[Recorded data]
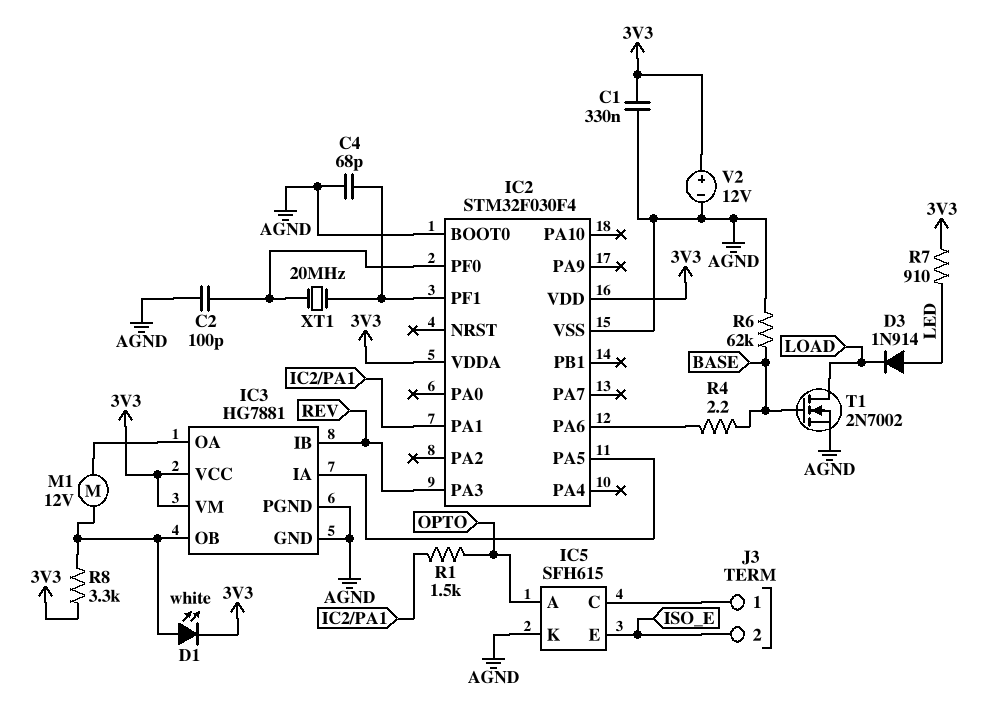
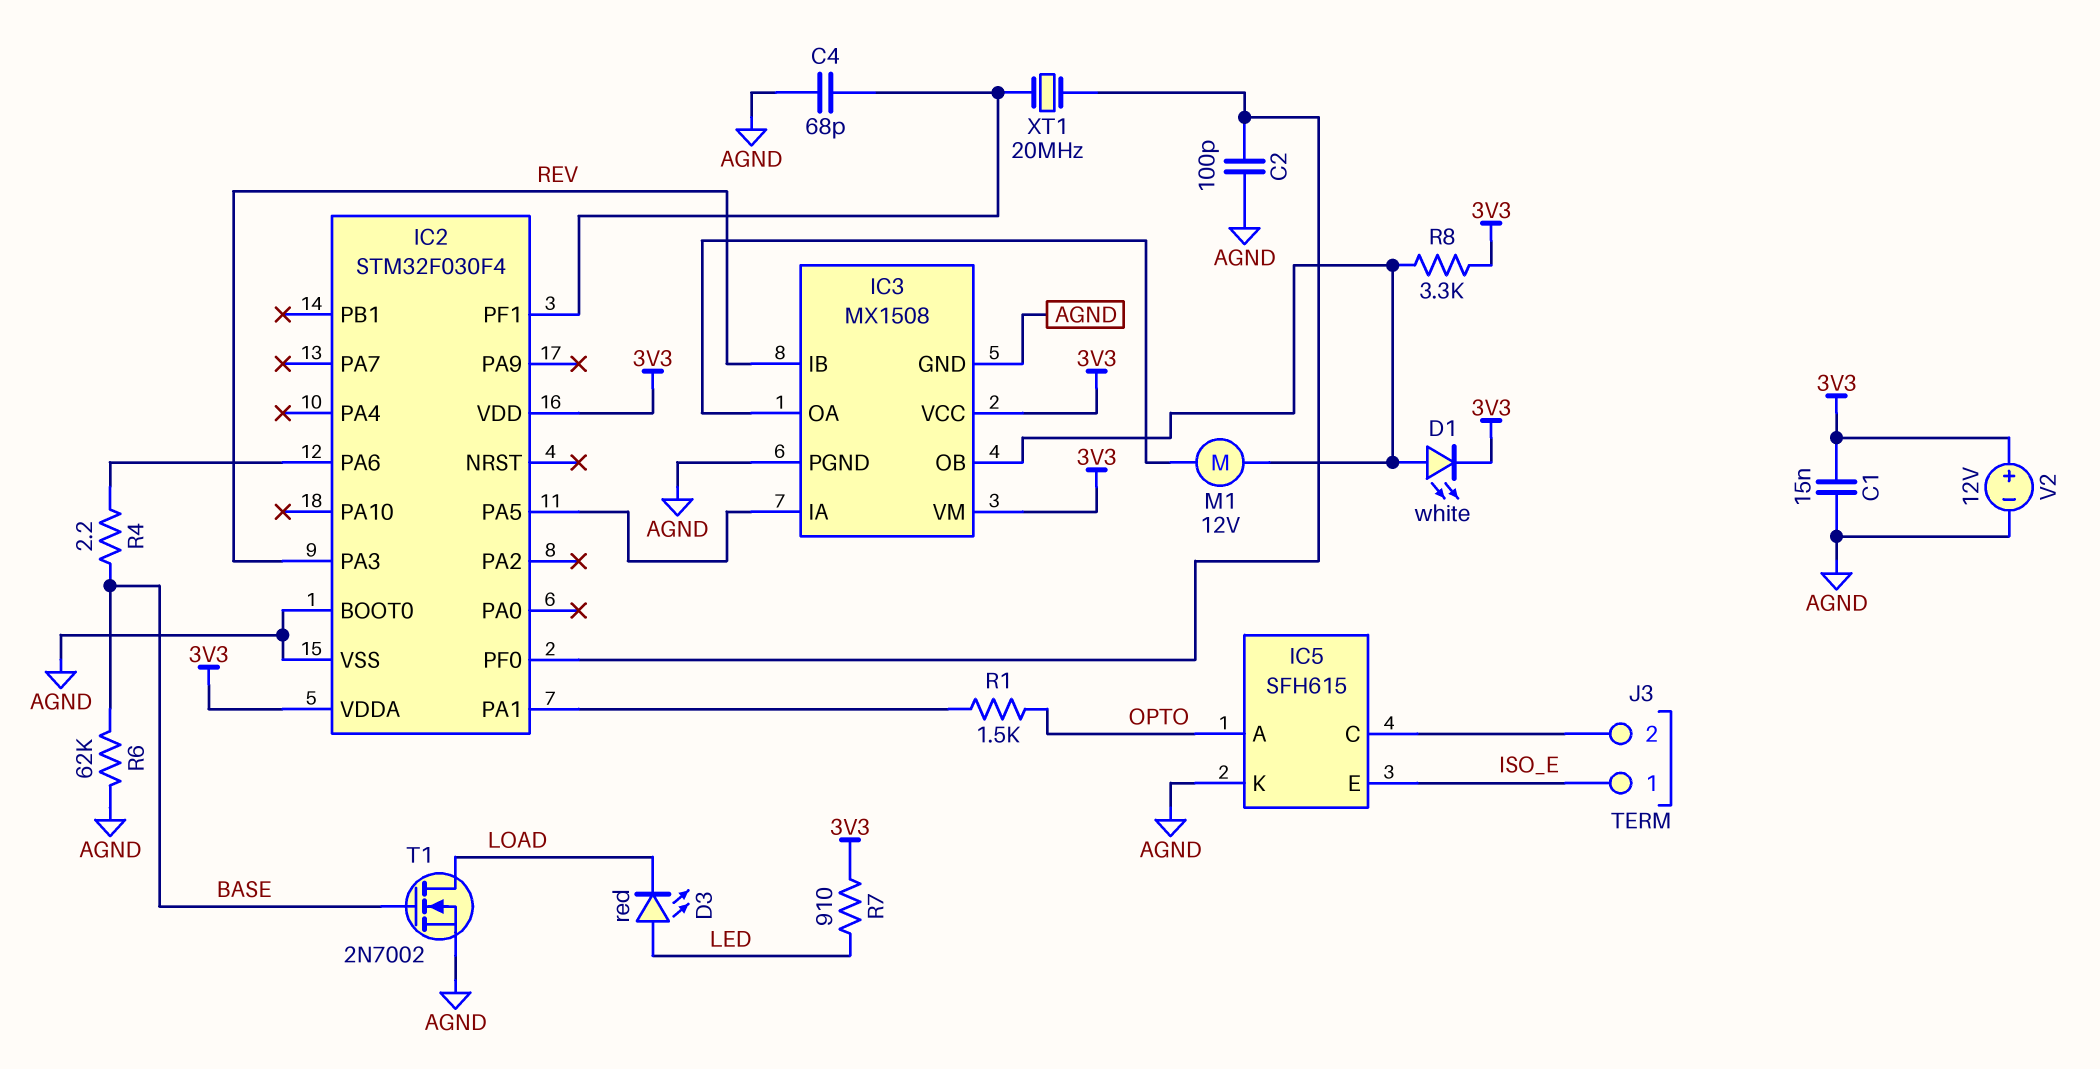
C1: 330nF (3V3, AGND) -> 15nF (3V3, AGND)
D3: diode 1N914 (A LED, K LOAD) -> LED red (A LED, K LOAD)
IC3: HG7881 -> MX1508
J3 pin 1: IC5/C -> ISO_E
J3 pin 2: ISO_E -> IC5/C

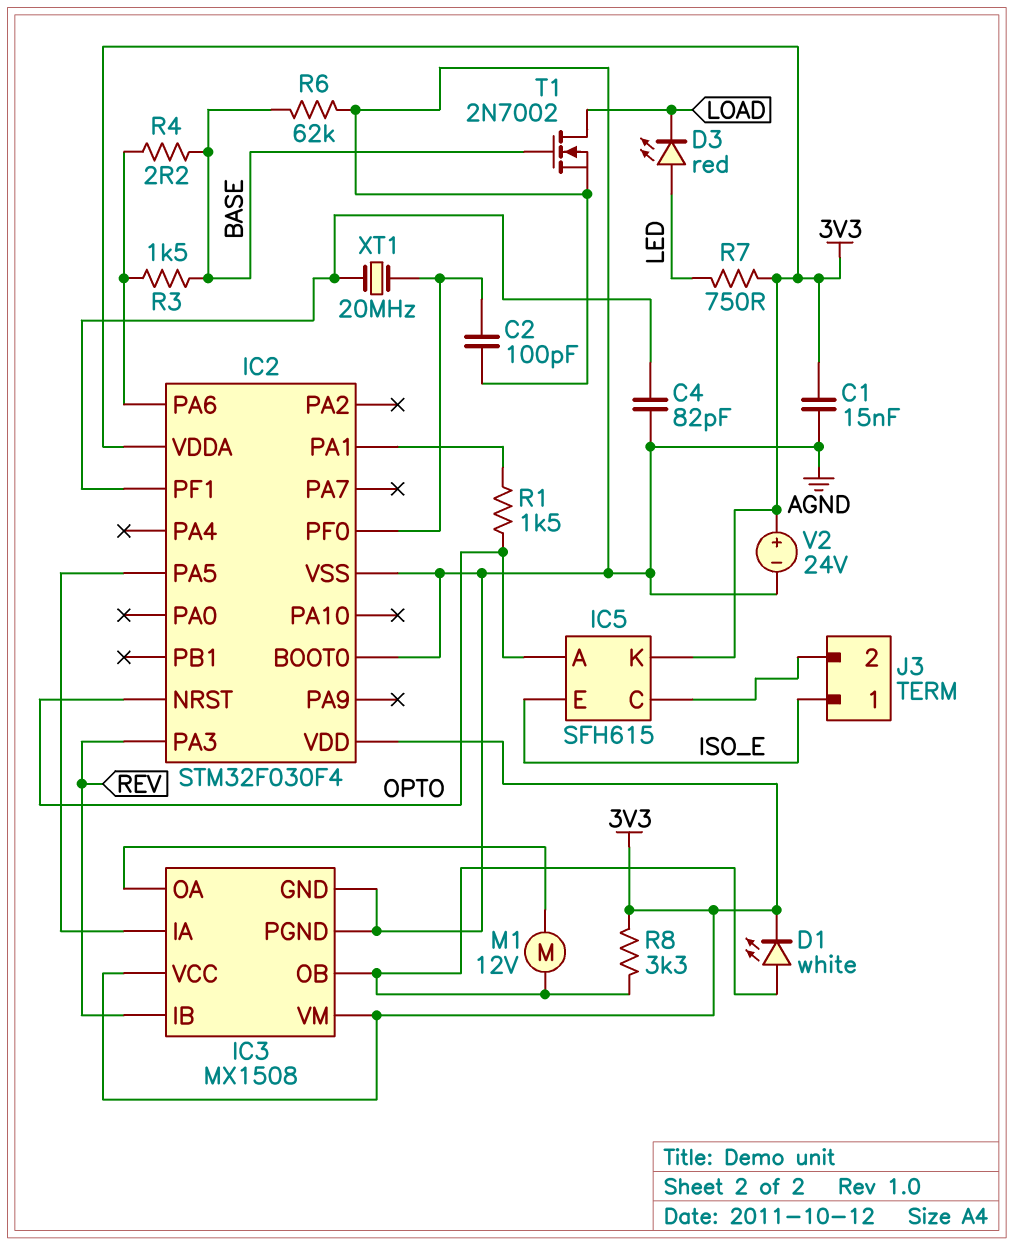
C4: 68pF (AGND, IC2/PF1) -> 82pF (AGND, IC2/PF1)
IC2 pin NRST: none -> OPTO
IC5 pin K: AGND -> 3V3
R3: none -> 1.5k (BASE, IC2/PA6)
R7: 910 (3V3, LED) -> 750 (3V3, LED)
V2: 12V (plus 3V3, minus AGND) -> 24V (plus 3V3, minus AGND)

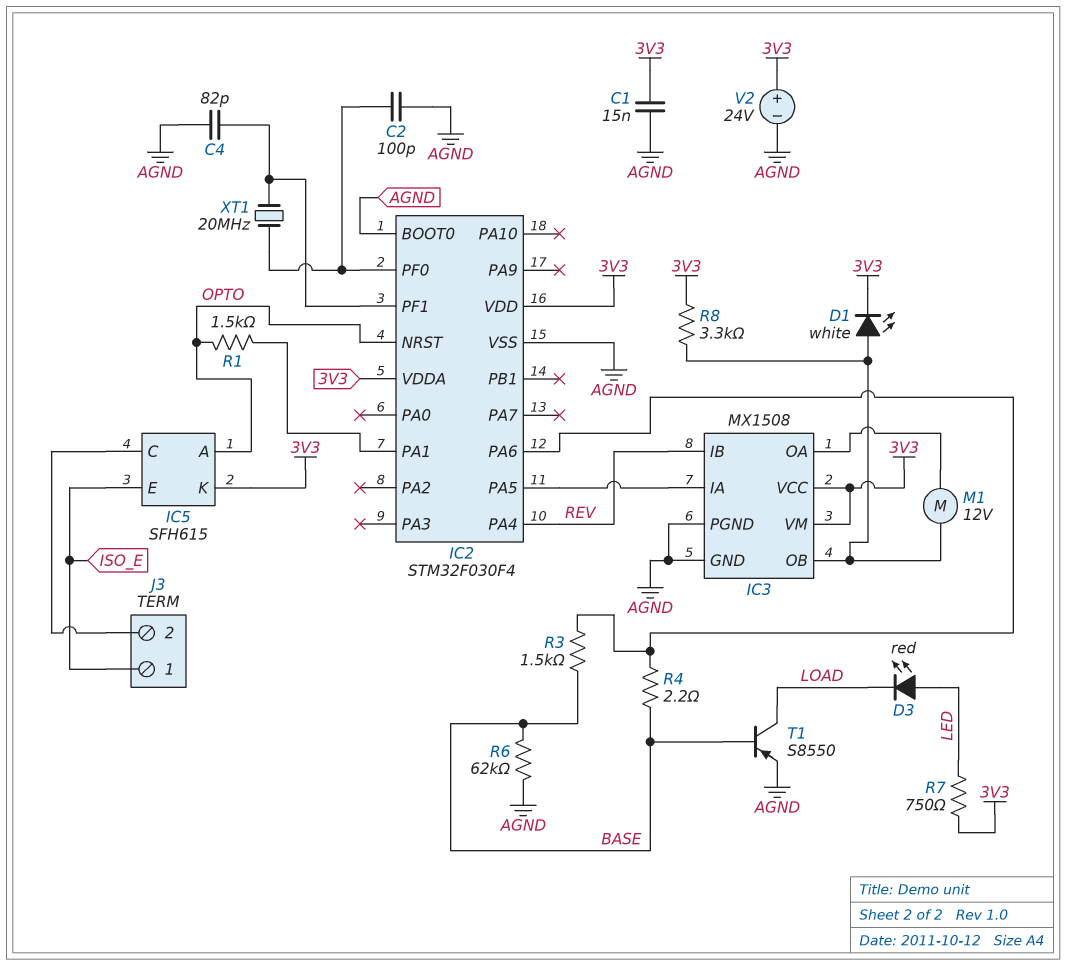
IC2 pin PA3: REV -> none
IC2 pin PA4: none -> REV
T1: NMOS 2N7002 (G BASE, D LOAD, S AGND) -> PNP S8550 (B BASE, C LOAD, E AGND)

* * *

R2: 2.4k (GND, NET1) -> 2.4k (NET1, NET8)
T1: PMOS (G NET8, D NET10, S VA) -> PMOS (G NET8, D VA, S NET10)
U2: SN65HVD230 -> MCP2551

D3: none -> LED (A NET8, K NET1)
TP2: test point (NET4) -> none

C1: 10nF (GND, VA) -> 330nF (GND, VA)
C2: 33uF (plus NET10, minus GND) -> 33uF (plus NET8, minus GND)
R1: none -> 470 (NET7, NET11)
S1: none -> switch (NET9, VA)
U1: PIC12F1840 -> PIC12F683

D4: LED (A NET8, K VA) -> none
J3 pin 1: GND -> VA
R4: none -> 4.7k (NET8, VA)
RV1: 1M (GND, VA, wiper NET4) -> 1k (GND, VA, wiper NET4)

▶ _Problem statement_
In the data above, retype only the stretch from the line with "C1: 330nF (3V3, AGND) -> 15nF (3V3, AGND)" through the line with "IC2 pin PA4: none -> REV", word for word, and skip any pictures.

▶ _Result for this task_
C1: 330nF (3V3, AGND) -> 15nF (3V3, AGND)
D3: diode 1N914 (A LED, K LOAD) -> LED red (A LED, K LOAD)
IC3: HG7881 -> MX1508
J3 pin 1: IC5/C -> ISO_E
J3 pin 2: ISO_E -> IC5/C

C4: 68pF (AGND, IC2/PF1) -> 82pF (AGND, IC2/PF1)
IC2 pin NRST: none -> OPTO
IC5 pin K: AGND -> 3V3
R3: none -> 1.5k (BASE, IC2/PA6)
R7: 910 (3V3, LED) -> 750 (3V3, LED)
V2: 12V (plus 3V3, minus AGND) -> 24V (plus 3V3, minus AGND)

IC2 pin PA3: REV -> none
IC2 pin PA4: none -> REV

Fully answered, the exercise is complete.